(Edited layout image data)
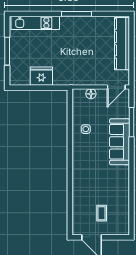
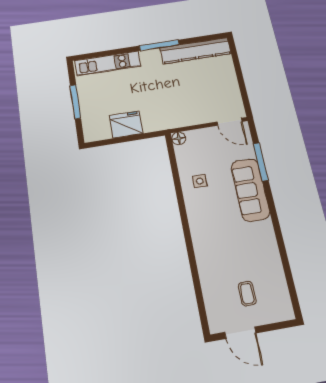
kitchen counter: (122, 44) -> (196, 51), moved, turned -90
door: (116, 87) -> (230, 122), hinge flipped
floor lamp: (91, 94) -> (179, 138), moved

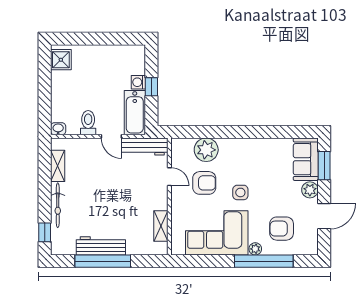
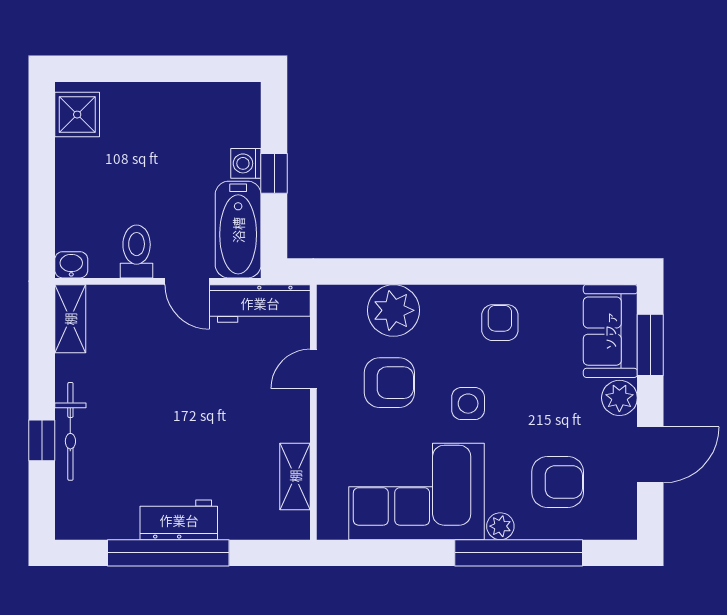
armchair: (255, 155) -> (500, 323), added
shelving: (58, 166) -> (70, 319), moved
door: (169, 177) -> (313, 369), swing flipped
armchair: (282, 229) -> (558, 482), turned 180
window: (45, 232) -> (42, 440), moved
workbench: (101, 246) -> (179, 520), width x0.73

__WHAT TO PRODUCE__. Wherever the string "flipped" appears in the records, copy the whole line.

__RESPONSE TO THIS TASK__.
door: (116, 87) -> (230, 122), hinge flipped
door: (169, 177) -> (313, 369), swing flipped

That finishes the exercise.